__TASK DIRECTIONS__:
If a line of the data below holds the word "headphones", list it.

__MATERIAL TO PROCESS__:
###

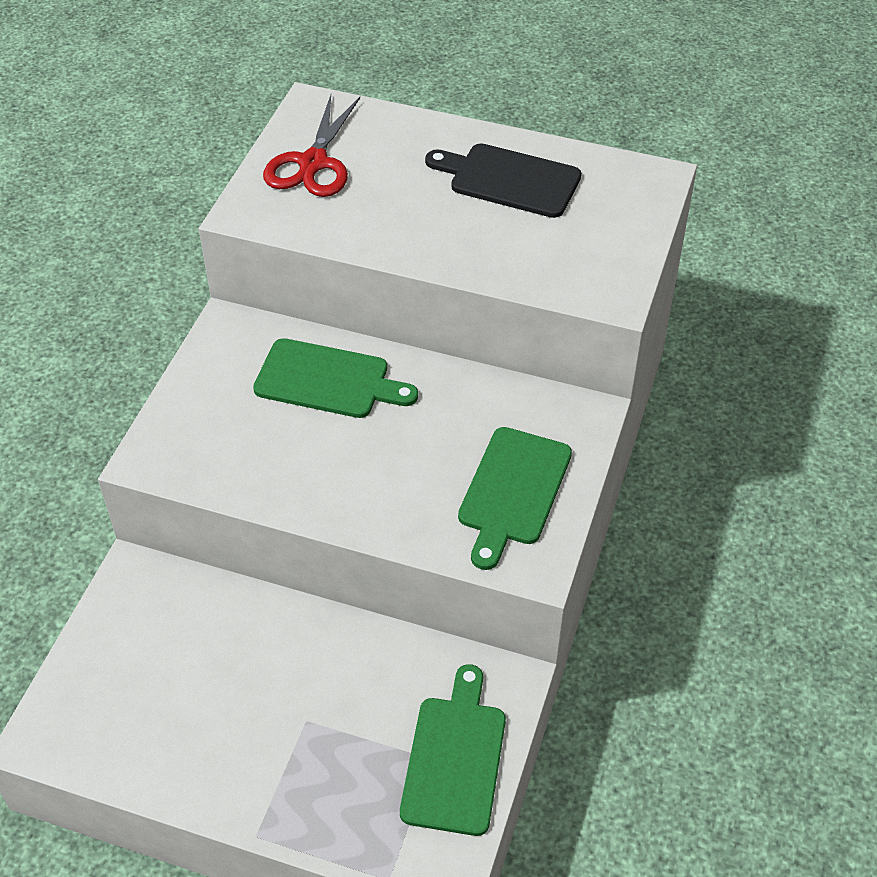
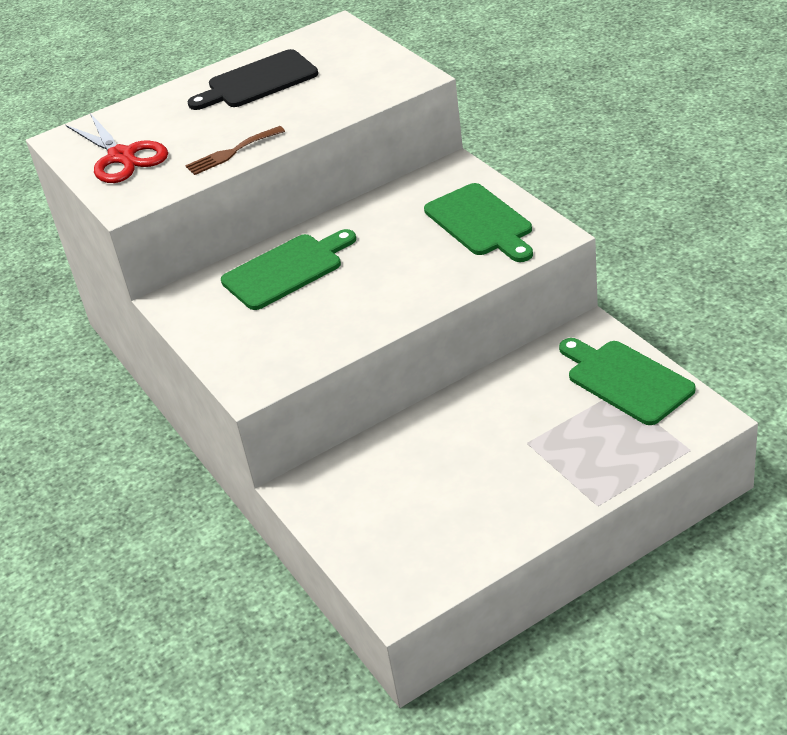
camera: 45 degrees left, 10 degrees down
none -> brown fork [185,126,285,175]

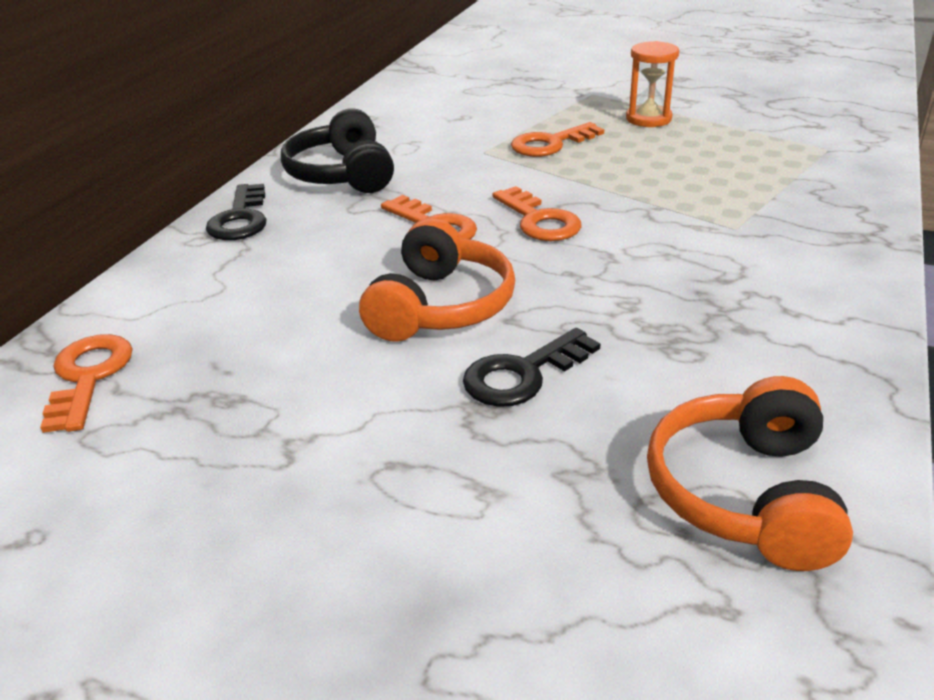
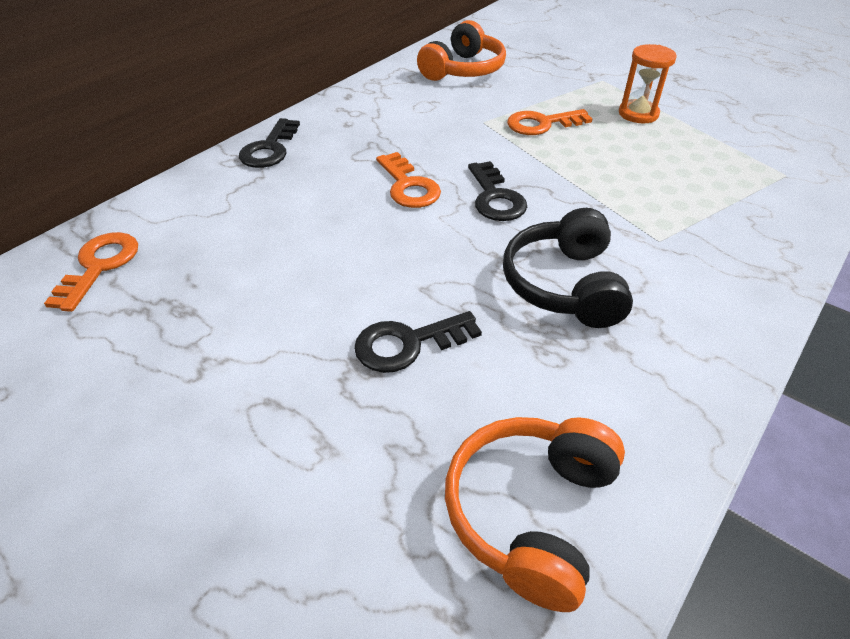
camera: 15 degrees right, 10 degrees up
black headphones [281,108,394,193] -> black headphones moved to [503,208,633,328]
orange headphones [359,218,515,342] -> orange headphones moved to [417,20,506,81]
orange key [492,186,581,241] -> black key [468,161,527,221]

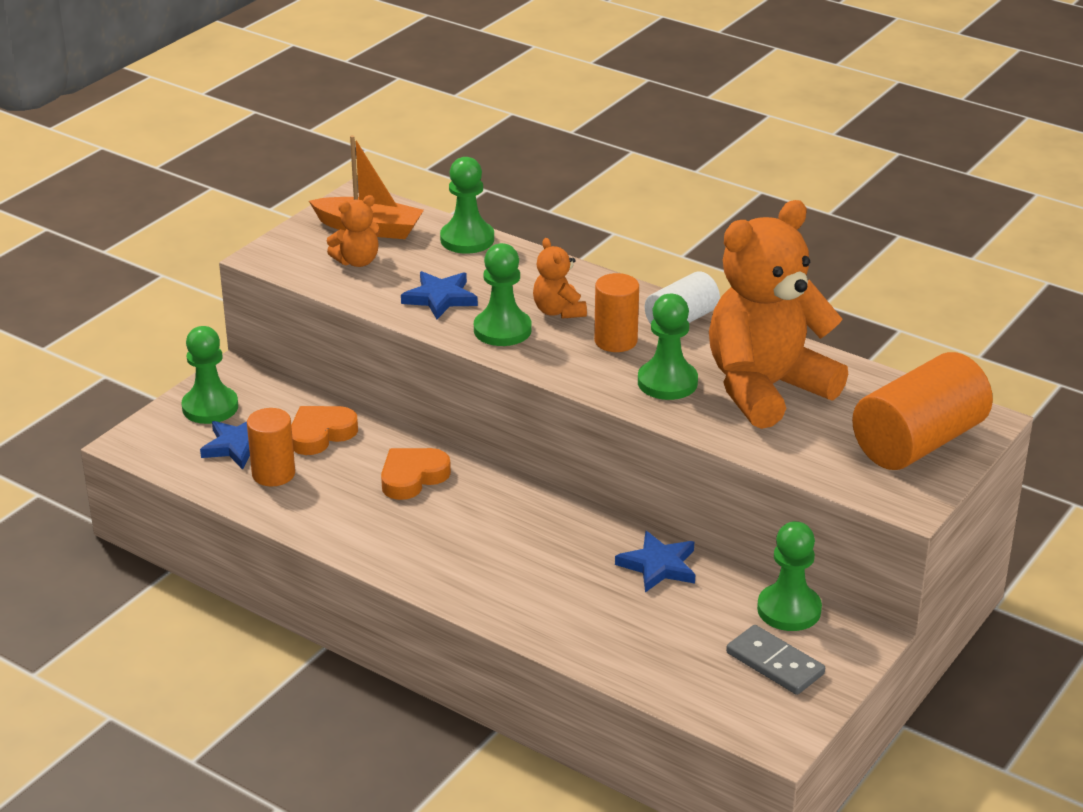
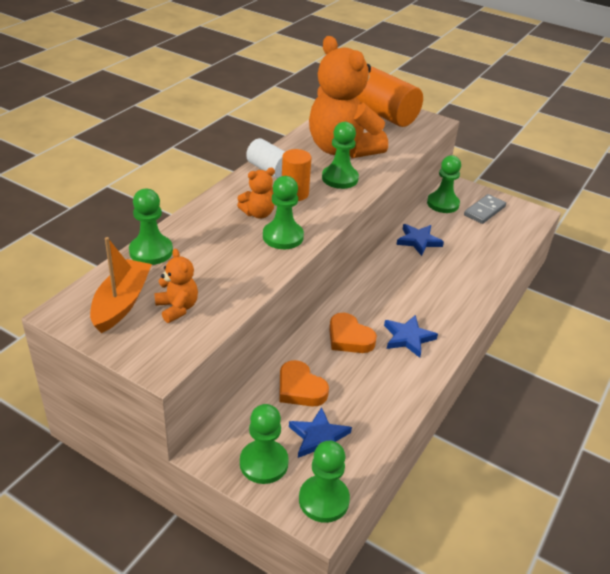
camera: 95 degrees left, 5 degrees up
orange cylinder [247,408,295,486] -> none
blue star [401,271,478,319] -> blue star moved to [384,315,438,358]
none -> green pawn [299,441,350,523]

###

__FINAL ANSWER__:
black headphones [281,108,394,193] -> black headphones moved to [503,208,633,328]
orange headphones [359,218,515,342] -> orange headphones moved to [417,20,506,81]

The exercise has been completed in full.